What the task requires:
Check each line of the data below for the string "phone". Then give the number of lines that have it, without anything else.

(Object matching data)

- - -

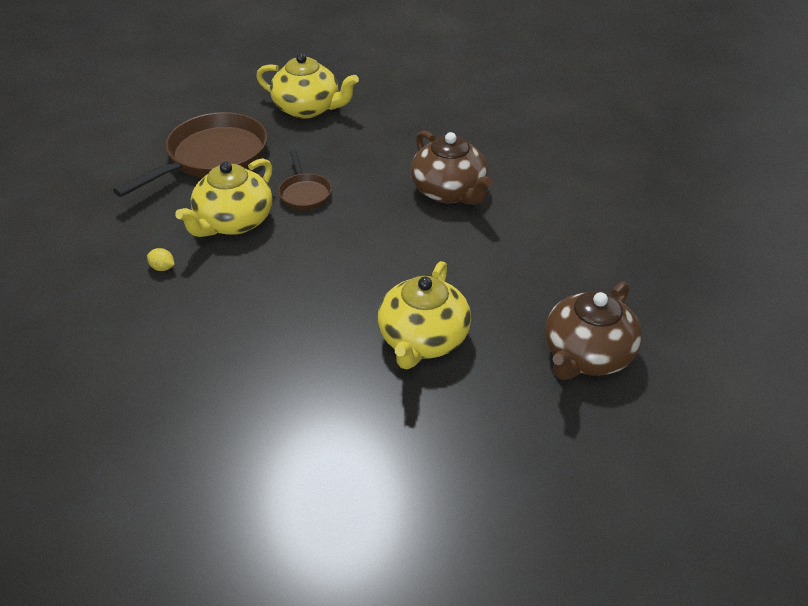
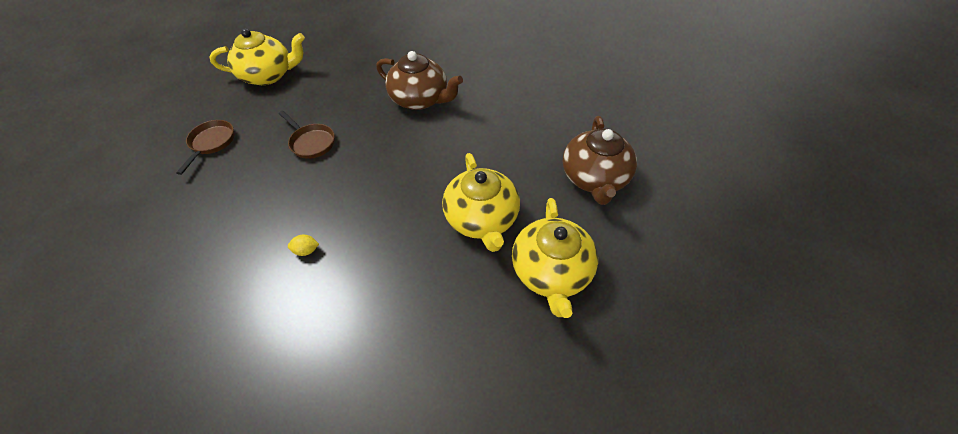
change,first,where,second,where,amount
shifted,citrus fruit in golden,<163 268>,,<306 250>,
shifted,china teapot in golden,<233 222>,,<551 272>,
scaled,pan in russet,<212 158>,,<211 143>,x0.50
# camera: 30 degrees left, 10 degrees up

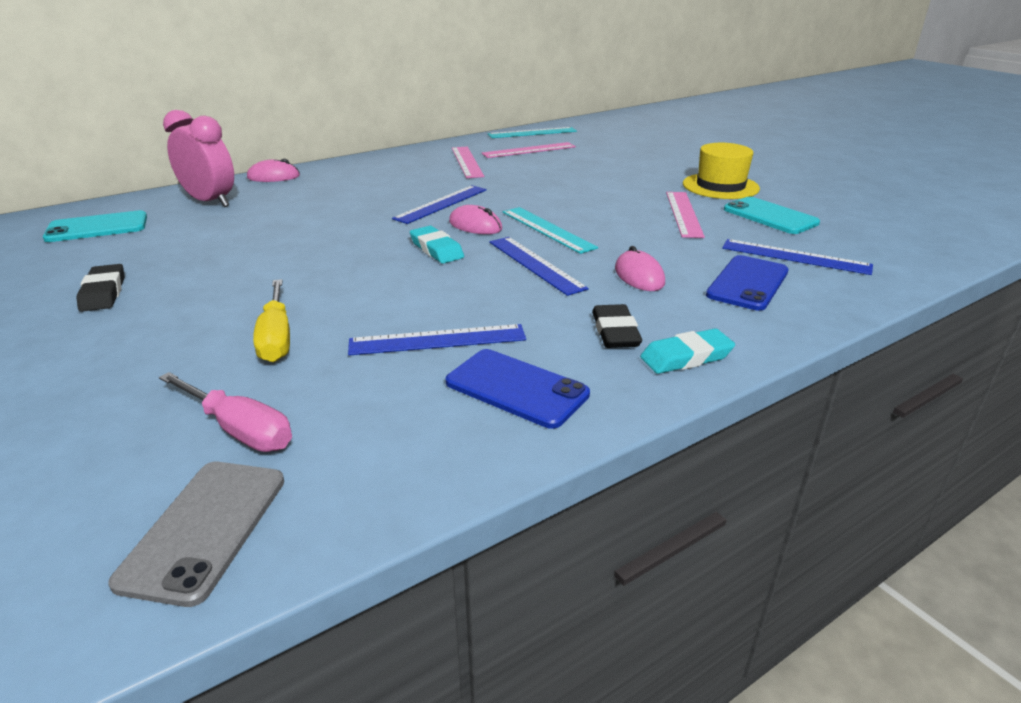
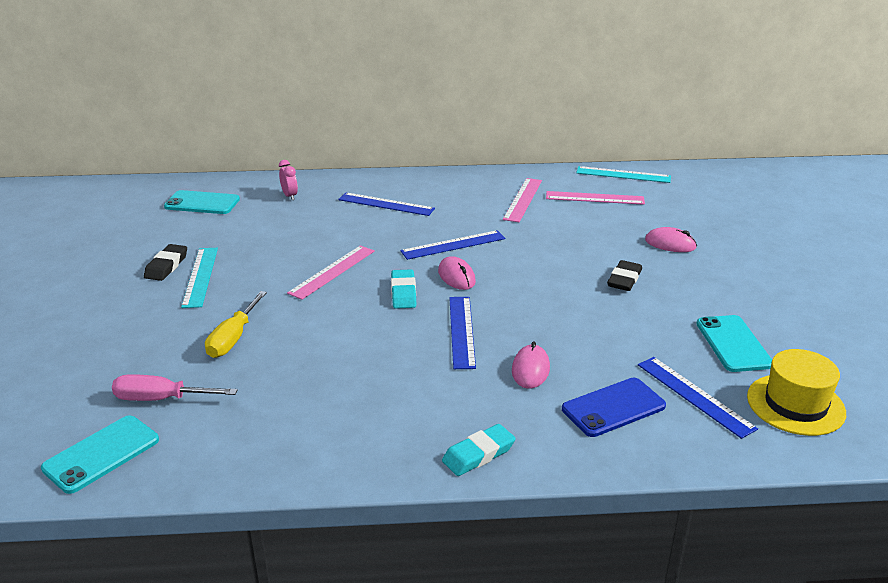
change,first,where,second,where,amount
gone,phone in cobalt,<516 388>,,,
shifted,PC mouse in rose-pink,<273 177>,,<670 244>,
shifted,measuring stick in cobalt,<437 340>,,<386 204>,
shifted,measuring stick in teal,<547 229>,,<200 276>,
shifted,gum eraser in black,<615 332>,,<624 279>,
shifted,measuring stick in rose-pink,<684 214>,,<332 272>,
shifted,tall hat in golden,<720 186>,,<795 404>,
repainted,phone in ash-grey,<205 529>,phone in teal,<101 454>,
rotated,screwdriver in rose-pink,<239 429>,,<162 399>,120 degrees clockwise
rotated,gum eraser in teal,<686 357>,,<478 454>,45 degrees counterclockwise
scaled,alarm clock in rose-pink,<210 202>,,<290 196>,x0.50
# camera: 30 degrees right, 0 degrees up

- - -

Exercise answer:
2